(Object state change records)
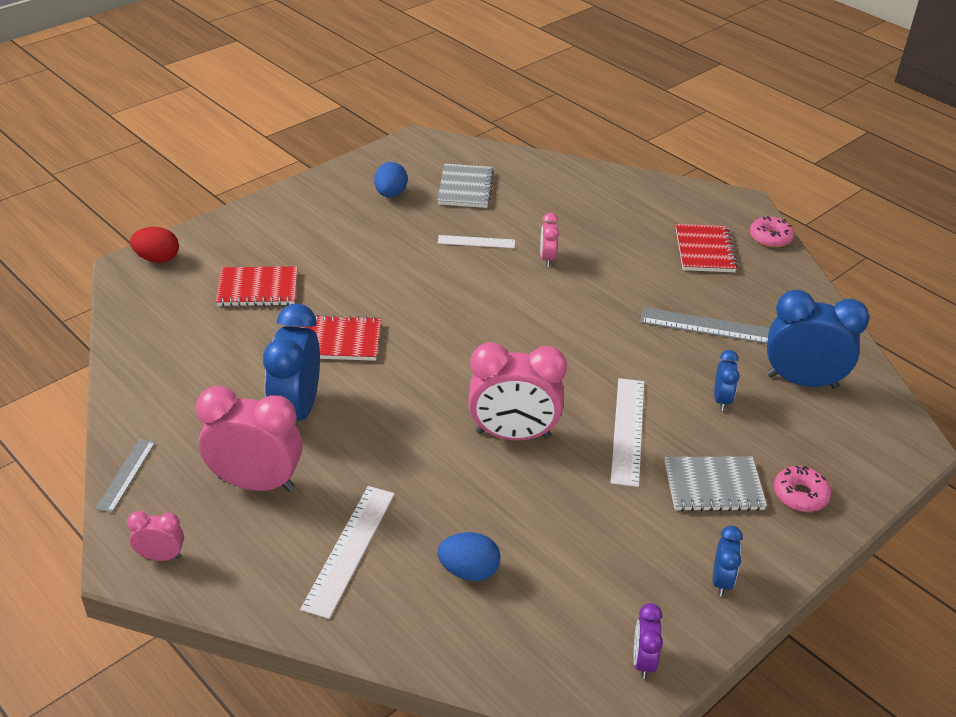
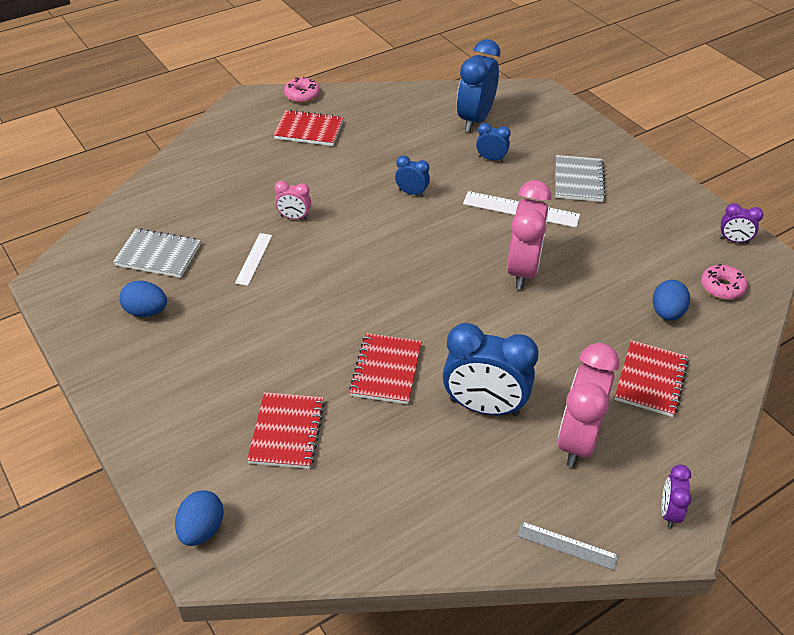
camera: 80 degrees left, 5 degrees up
(157, 259) = (201, 529): red egg -> blue egg
(161, 556) = (669, 512): pink clock -> purple clock
(349, 549) = (651, 380): white ruler -> red notebook
(708, 326) = (406, 148): grey ruler -> none
(721, 581) = (663, 194): blue clock -> blue clock (411, 193)
(800, 495) = (586, 146): pink donut -> pink donut (722, 287)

*WHAT TO WORK ON*
Copy the lines from the entries above in which the word "pink" appears.

*WRITTEN ANSWER*
(161, 556) = (669, 512): pink clock -> purple clock
(800, 495) = (586, 146): pink donut -> pink donut (722, 287)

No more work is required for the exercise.